BEGIN TASK DATA

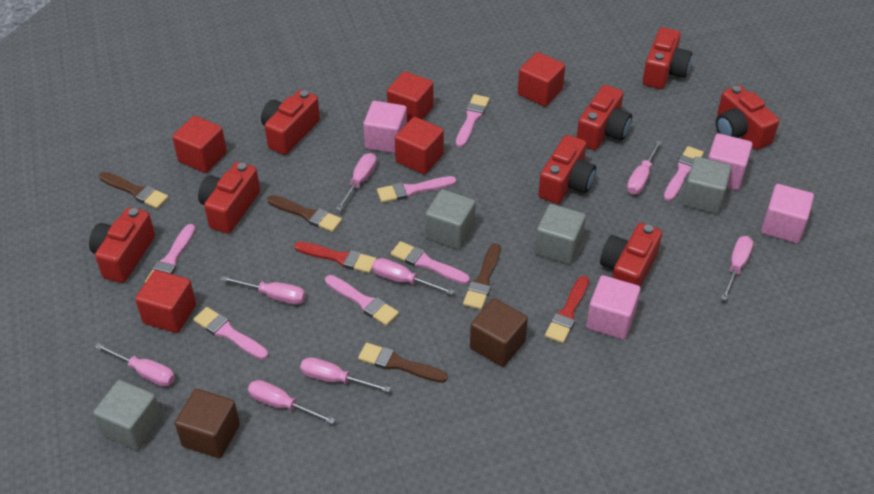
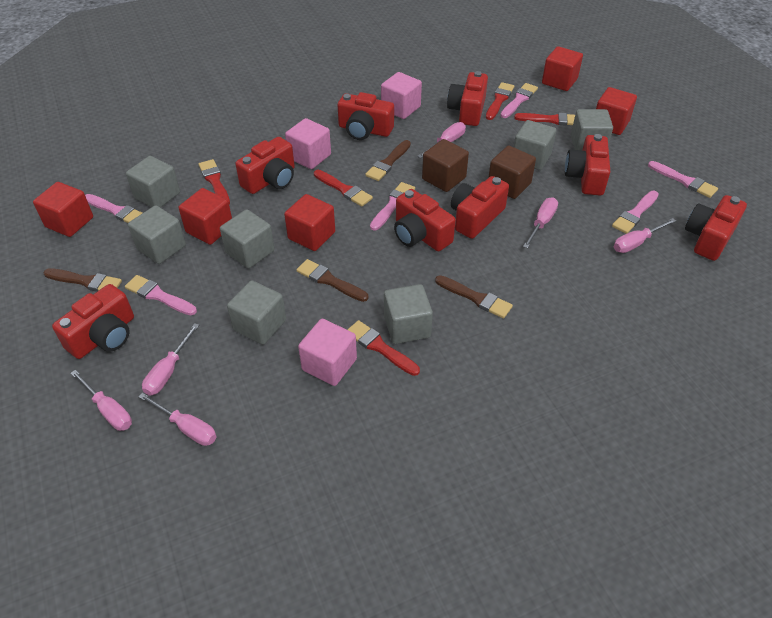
grey cube: 4 -> 7
pink brush: 7 -> 6
pink cube: 4 -> 3
pink screwdriver: 8 -> 6
red brush: 2 -> 5

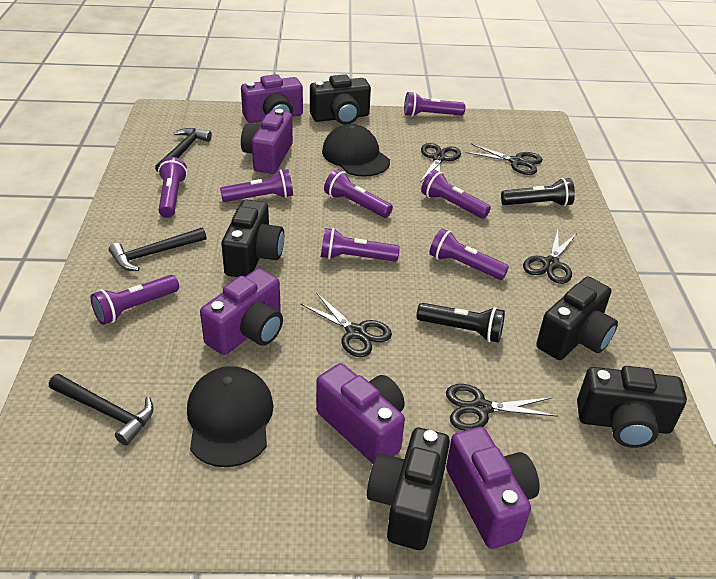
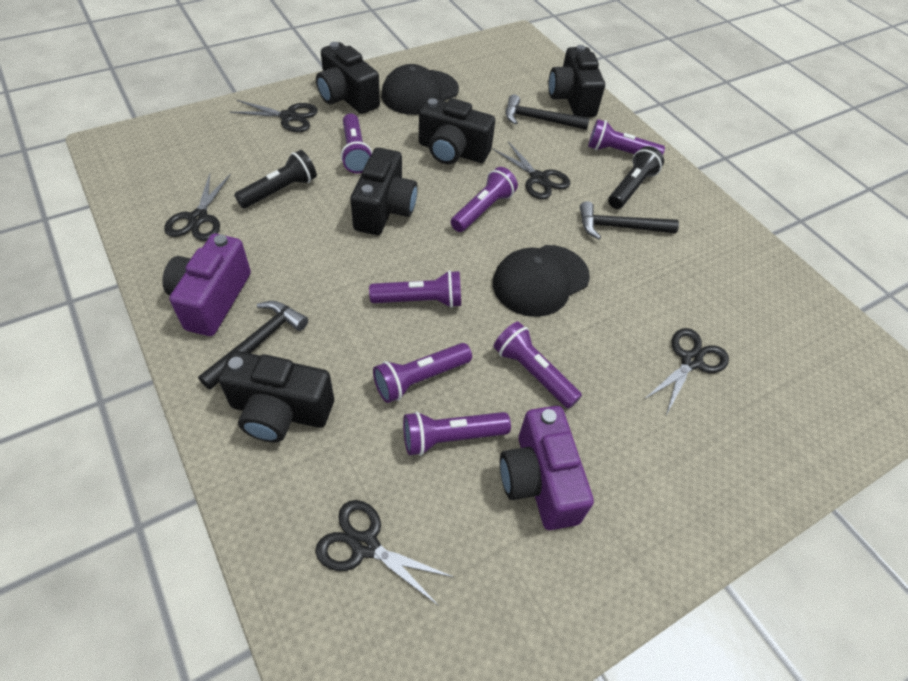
purple camera: 5 -> 2
purple flashlight: 8 -> 7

END TASK DATA

WORK TO COMPLETE =
When a record holds a picture, leave that picture out; copy the rest verbatim.

OUTPUT FOR THIS EXERCISE =
grey cube: 4 -> 7
pink brush: 7 -> 6
pink cube: 4 -> 3
pink screwdriver: 8 -> 6
red brush: 2 -> 5

purple camera: 5 -> 2
purple flashlight: 8 -> 7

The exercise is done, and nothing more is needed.